[[ Data extracts open ]]

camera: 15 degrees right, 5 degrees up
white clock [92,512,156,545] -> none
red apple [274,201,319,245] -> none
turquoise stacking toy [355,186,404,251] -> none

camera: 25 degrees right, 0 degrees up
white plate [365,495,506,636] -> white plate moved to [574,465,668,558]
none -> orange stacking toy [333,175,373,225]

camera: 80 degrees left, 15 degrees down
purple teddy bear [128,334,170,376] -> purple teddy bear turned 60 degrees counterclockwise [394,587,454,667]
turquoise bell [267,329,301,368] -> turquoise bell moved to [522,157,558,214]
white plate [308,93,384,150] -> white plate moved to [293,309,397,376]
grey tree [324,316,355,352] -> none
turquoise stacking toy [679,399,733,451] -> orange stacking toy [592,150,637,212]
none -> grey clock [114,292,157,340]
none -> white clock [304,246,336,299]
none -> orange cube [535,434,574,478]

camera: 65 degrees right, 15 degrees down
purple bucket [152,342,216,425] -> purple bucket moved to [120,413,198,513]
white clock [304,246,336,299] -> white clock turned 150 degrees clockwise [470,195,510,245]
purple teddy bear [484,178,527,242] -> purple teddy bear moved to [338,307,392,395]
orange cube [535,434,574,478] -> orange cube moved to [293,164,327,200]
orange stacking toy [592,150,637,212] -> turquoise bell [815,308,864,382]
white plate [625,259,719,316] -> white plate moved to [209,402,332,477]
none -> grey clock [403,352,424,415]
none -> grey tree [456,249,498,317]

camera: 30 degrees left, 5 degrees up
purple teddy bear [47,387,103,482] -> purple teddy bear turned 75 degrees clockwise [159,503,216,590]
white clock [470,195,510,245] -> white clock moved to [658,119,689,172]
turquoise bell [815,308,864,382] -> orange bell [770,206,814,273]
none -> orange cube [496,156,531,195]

[[ Data extracts closed ]]
[[ Data extracts open ]]

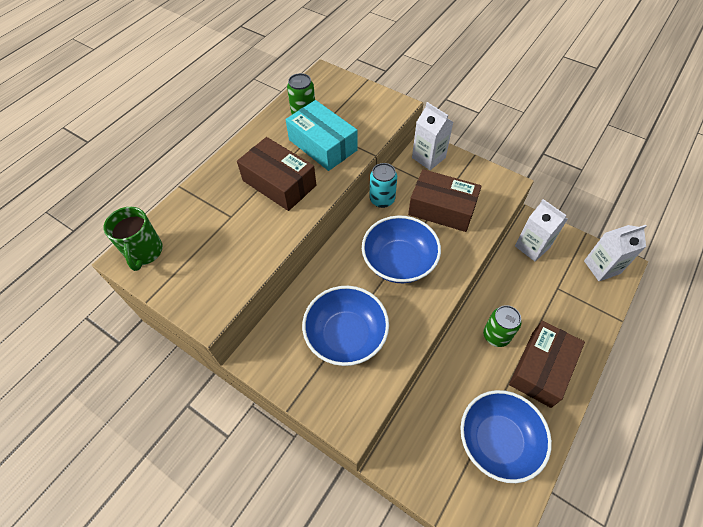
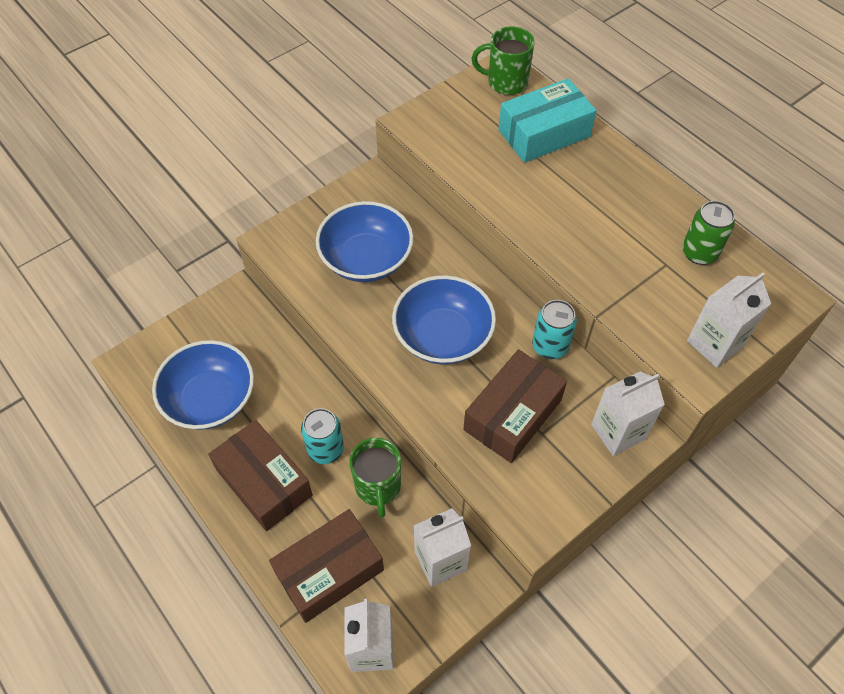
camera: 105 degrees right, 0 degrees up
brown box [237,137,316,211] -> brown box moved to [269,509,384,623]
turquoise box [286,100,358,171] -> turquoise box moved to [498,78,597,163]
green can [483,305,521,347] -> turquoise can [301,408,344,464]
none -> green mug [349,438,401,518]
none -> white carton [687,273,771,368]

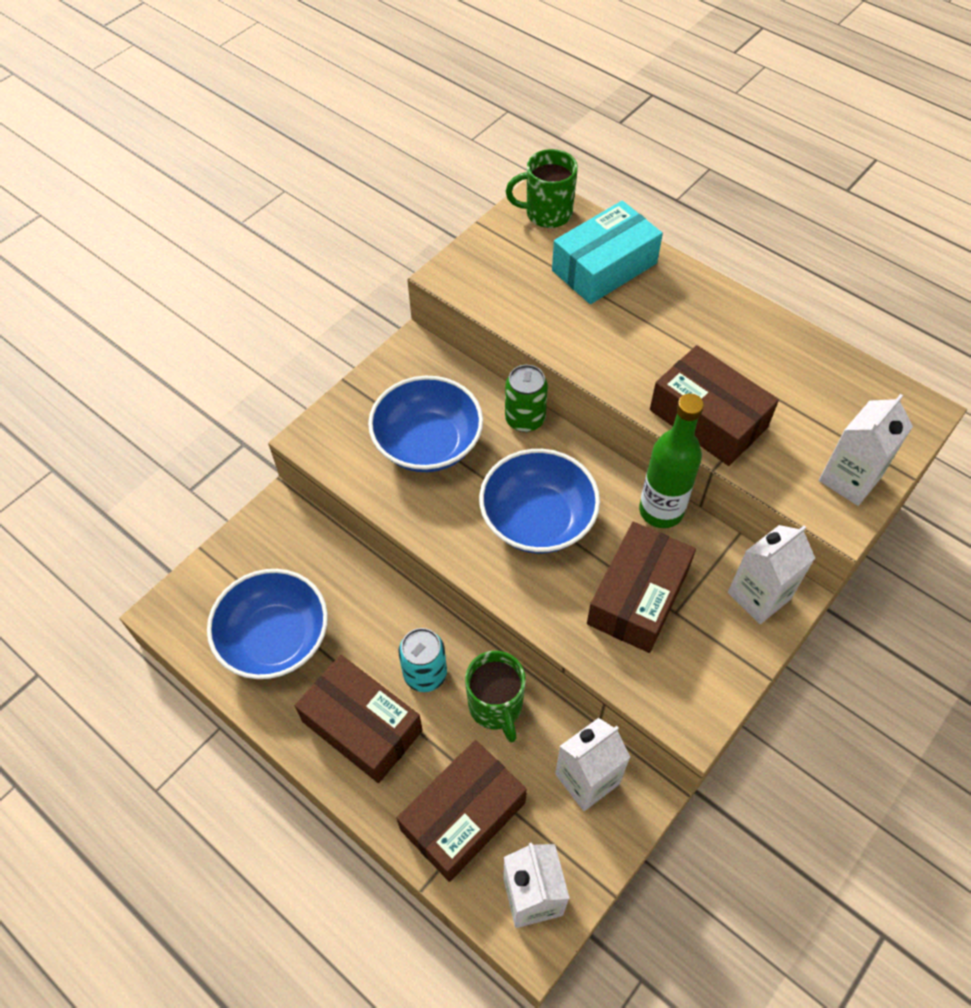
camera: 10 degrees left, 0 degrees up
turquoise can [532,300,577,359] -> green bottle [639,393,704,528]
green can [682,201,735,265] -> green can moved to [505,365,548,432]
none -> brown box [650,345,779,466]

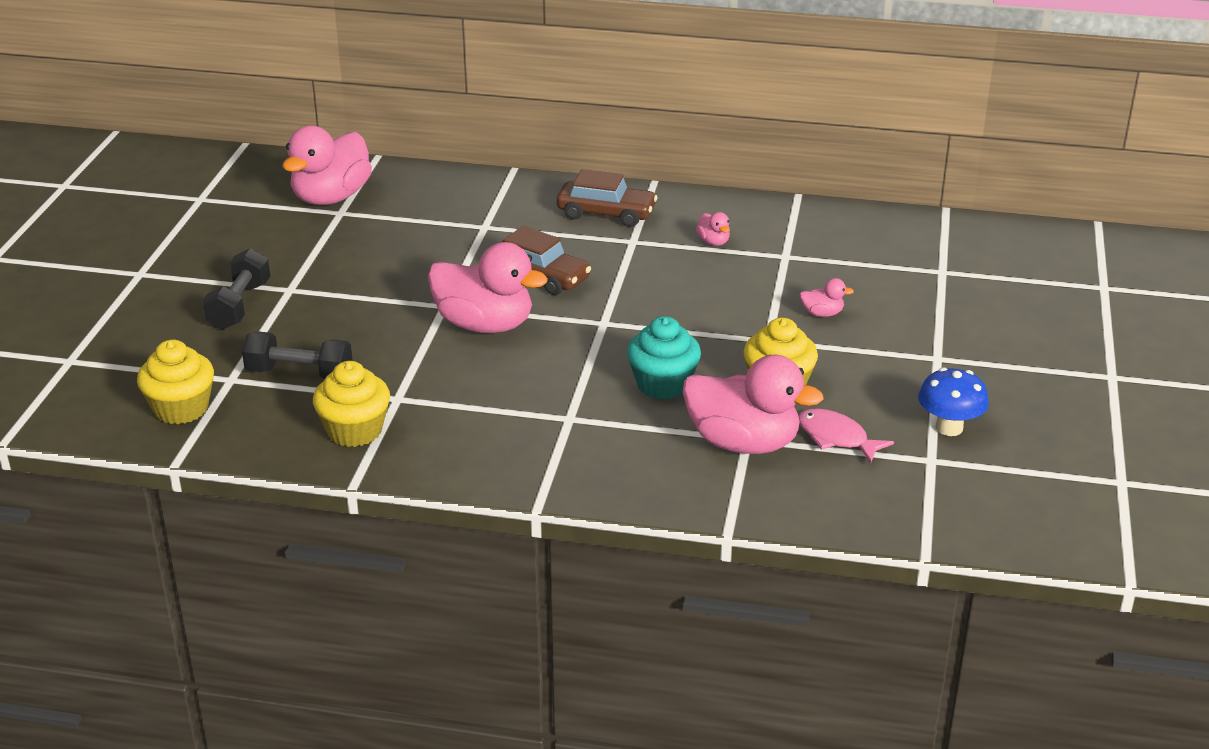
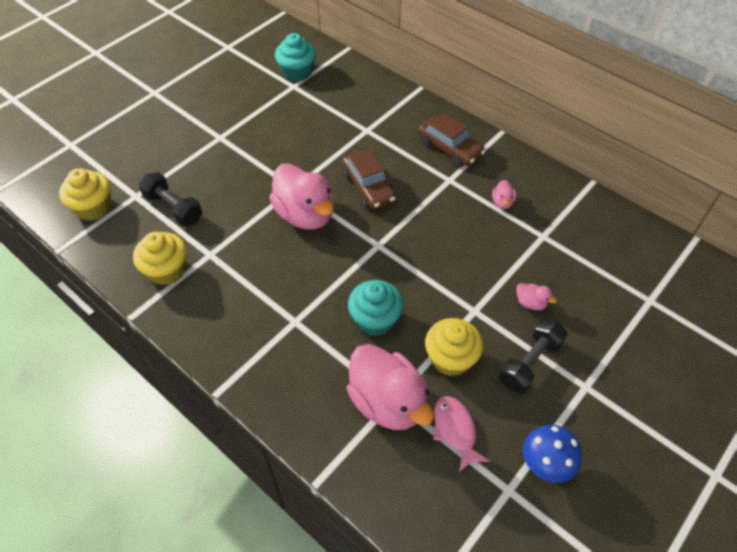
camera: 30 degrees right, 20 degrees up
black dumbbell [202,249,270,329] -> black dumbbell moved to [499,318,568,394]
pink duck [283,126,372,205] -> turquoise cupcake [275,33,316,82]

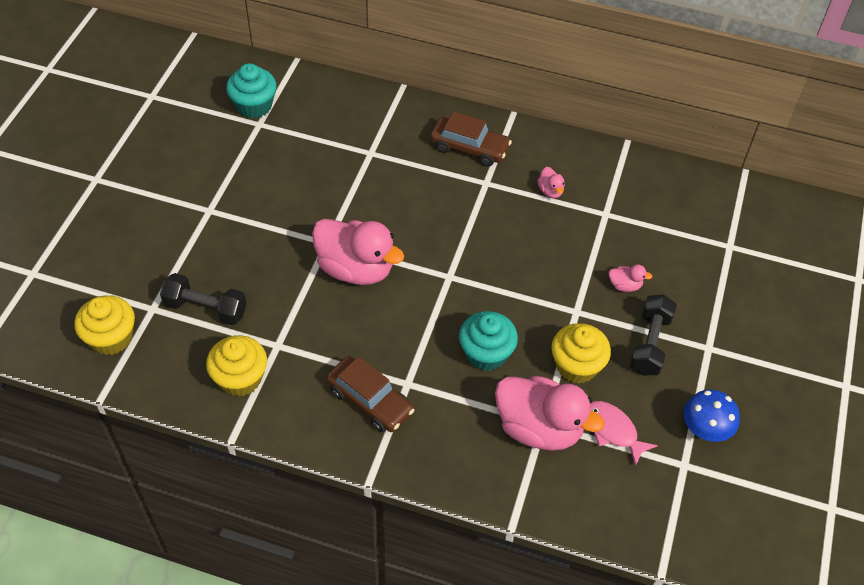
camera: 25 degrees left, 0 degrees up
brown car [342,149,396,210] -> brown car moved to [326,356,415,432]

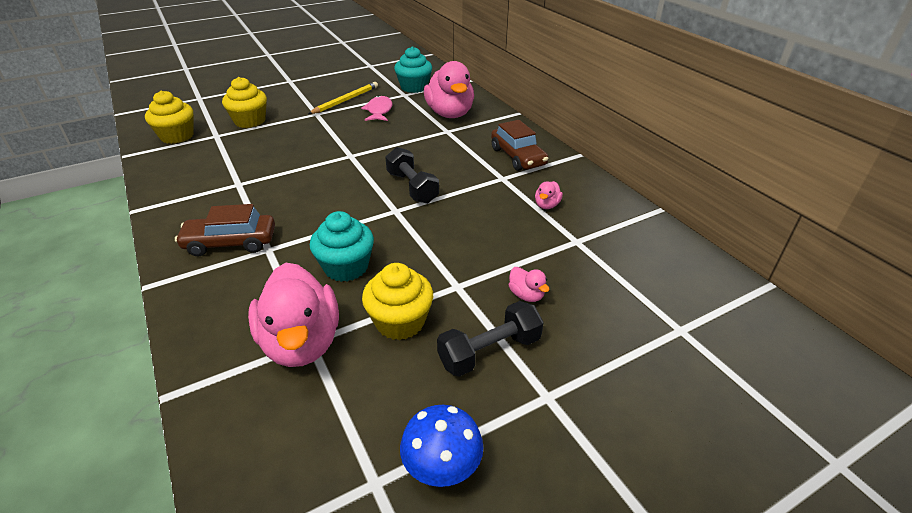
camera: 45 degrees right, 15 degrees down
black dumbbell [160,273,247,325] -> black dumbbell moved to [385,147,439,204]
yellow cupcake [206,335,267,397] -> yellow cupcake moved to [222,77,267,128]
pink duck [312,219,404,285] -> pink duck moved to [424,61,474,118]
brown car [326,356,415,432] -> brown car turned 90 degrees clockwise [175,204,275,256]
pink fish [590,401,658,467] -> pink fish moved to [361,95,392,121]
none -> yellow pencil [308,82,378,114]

[[ Data extracts closed ]]
[[ Data extracts open ]]

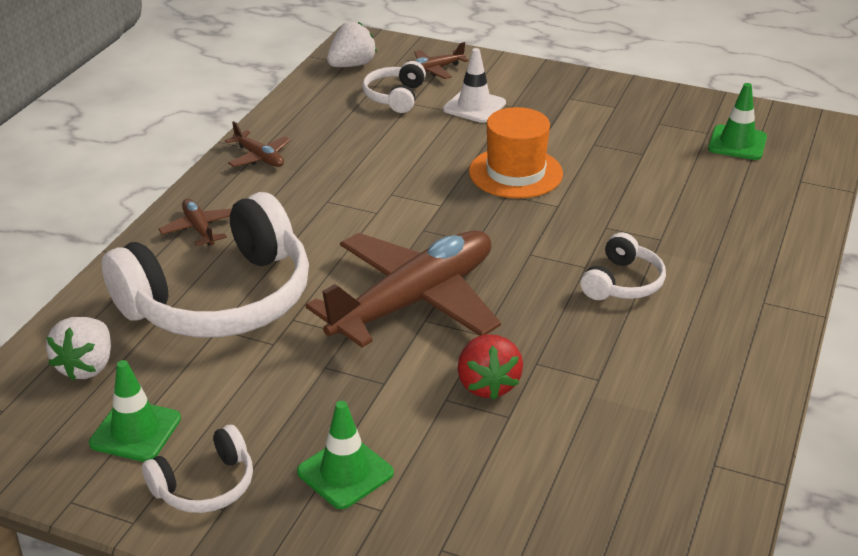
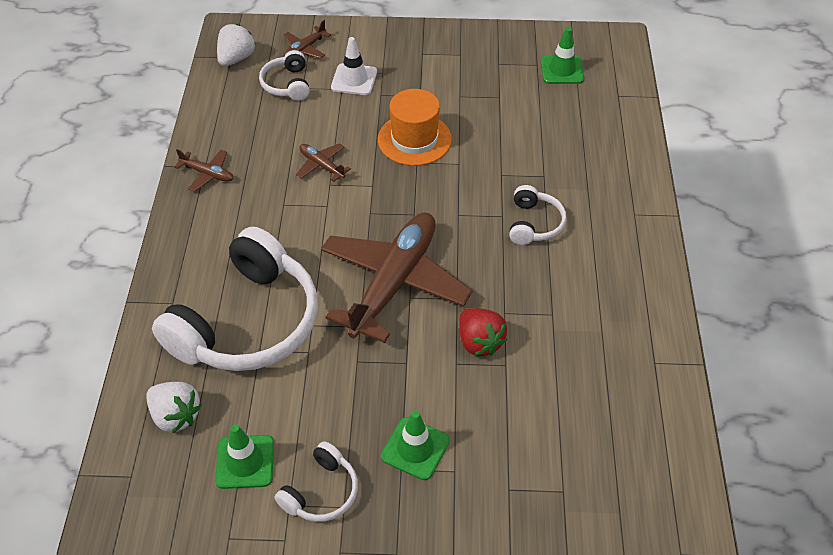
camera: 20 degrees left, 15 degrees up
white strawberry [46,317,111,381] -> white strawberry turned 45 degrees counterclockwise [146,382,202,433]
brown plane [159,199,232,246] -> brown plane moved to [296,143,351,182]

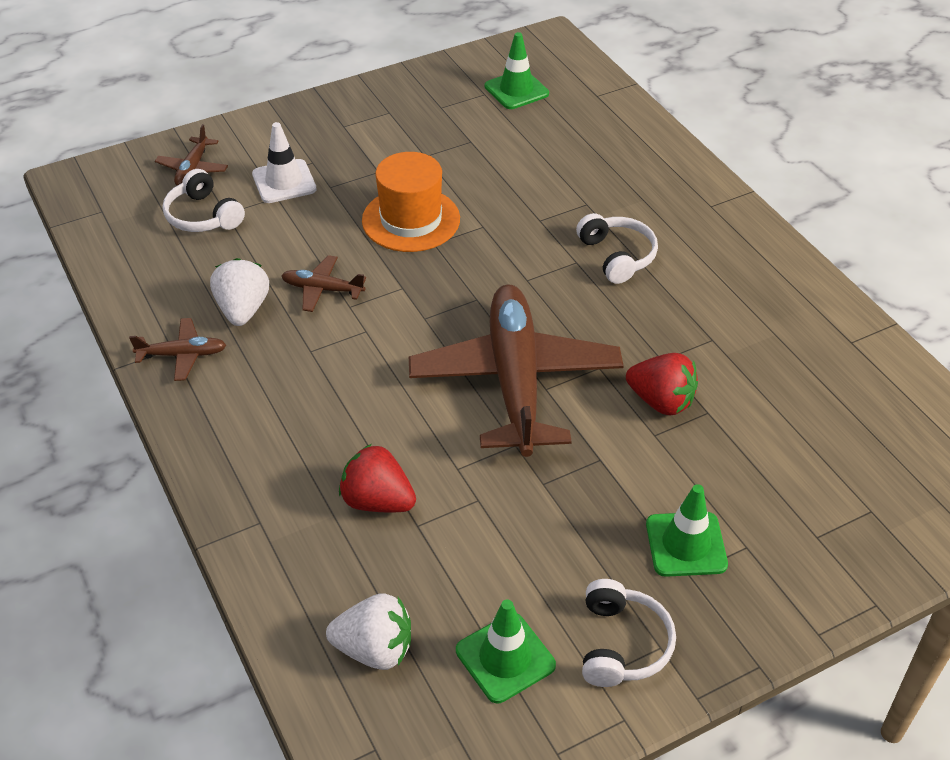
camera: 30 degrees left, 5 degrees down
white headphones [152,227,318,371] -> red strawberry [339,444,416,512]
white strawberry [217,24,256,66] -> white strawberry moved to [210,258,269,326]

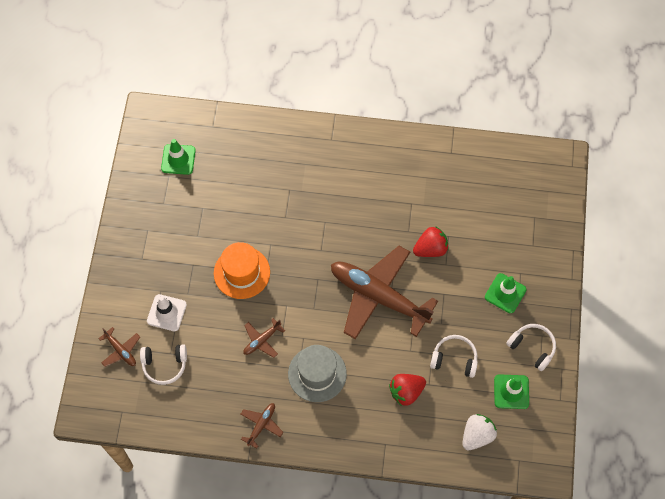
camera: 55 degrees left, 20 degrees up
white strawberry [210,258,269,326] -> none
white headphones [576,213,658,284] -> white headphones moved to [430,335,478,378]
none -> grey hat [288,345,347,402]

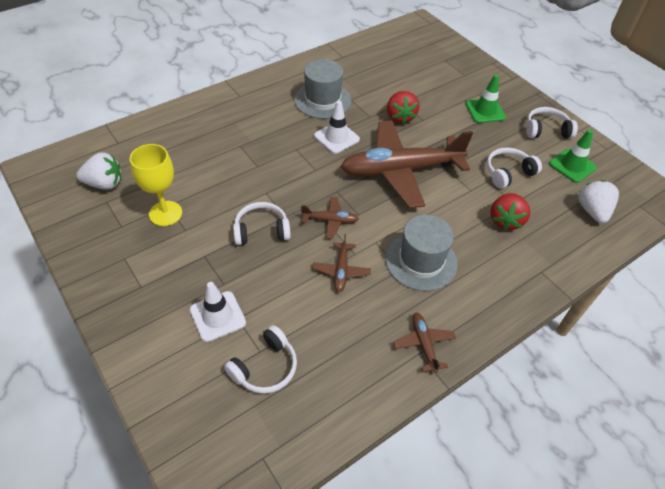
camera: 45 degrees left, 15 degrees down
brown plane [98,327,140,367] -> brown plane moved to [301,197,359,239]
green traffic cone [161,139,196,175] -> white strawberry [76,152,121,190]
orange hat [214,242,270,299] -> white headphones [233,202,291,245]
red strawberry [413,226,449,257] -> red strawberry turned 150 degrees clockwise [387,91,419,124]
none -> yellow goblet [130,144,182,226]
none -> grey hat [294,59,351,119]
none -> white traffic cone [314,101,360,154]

[[ Data extracts closed ]]

§ What this task involves
In the data above, find the line with "none -> grey hat [294,59,351,119]" and the line with "none -> white traffic cone [314,101,360,154]". Retype both, plus every line between them, exactly.

§ Task answer
none -> grey hat [294,59,351,119]
none -> white traffic cone [314,101,360,154]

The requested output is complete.